*** Begin section ***

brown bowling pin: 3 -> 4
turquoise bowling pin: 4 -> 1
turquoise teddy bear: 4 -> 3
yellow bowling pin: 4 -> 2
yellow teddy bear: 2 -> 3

*** End section ***

* [EXERCISE]
Every line of the records containing the word "bear" must appear in the answer.

* [RESPONSE TO THIS TASK]
turquoise teddy bear: 4 -> 3
yellow teddy bear: 2 -> 3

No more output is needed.